Copy the records that follow exactly as written, but not their pictures.

[[ Exercise input, beginning ]]

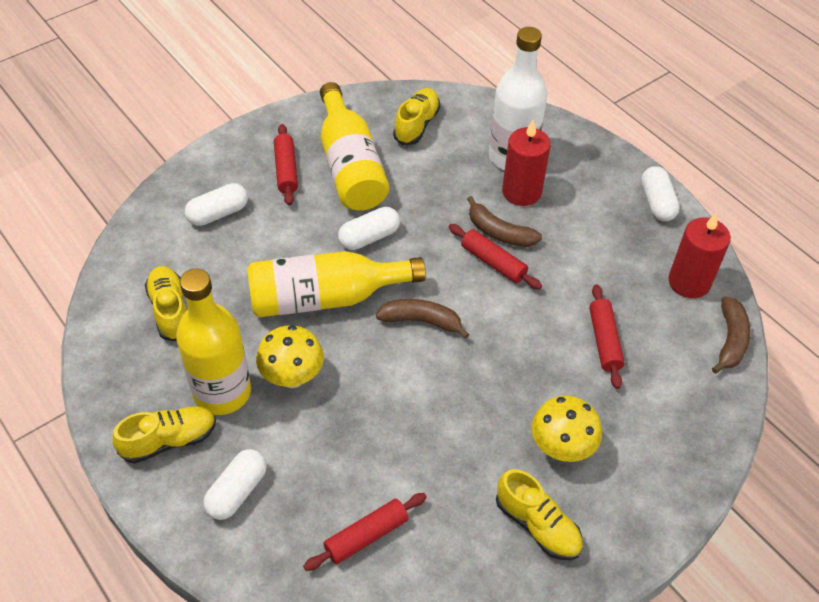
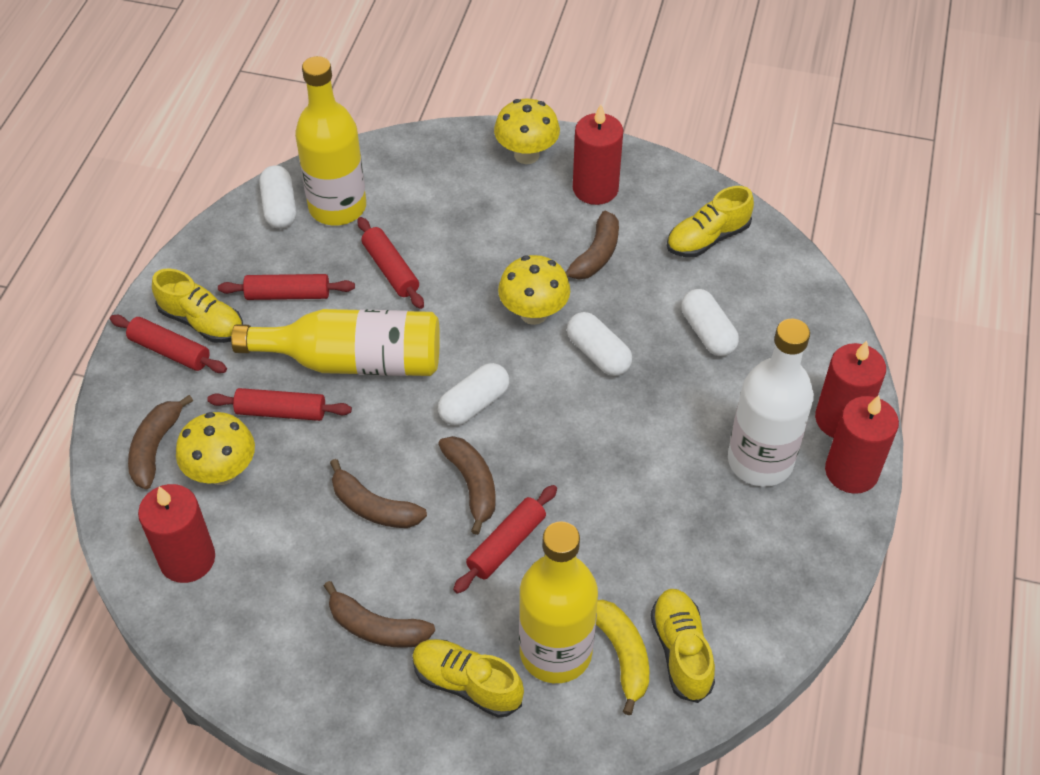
brown banana: 3 -> 5
red candle: 2 -> 4
red rolling pin: 4 -> 5
yellow banana: 0 -> 1
yellow mushroom: 2 -> 3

[[ Exercise input, end ]]

_Problem solution_
brown banana: 3 -> 5
red candle: 2 -> 4
red rolling pin: 4 -> 5
yellow banana: 0 -> 1
yellow mushroom: 2 -> 3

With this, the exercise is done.